Problem description >> Below are the records. Reproduce the line that contains "yellow glasses: 1 -> 2" and every line after it to the end, exactly and alone.

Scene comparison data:
○ ○ ○ ○ ○ ○ ○
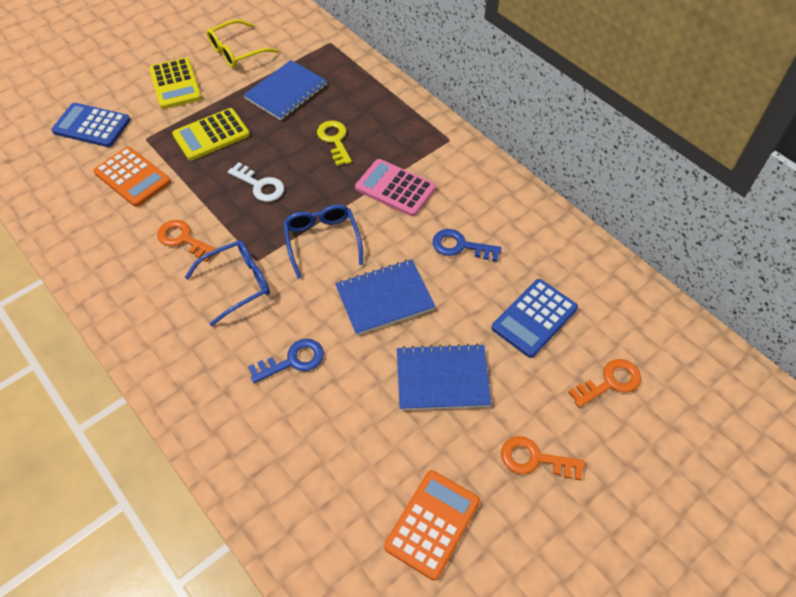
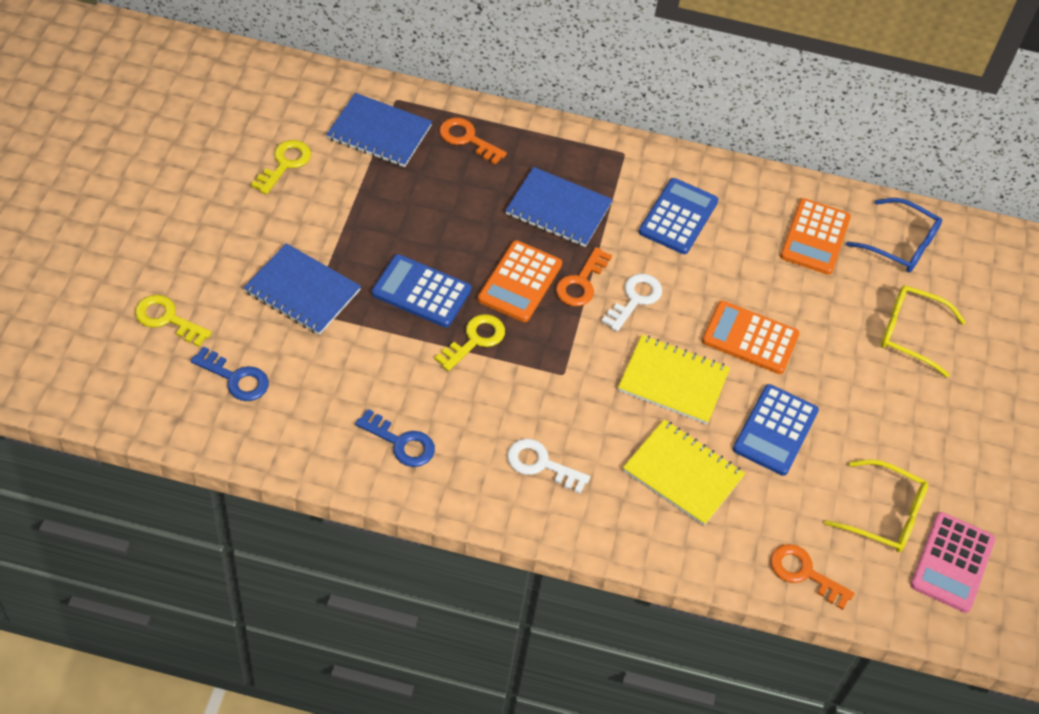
blue calculator: 2 -> 3
blue glasses: 2 -> 1
orange calculator: 2 -> 3
white key: 1 -> 2
yellow calculator: 2 -> 0
yellow glasses: 1 -> 2
yellow key: 1 -> 3
yellow notebook: 0 -> 2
○ ○ ○ ○ ○ ○ ○
Exercise response >>
yellow glasses: 1 -> 2
yellow key: 1 -> 3
yellow notebook: 0 -> 2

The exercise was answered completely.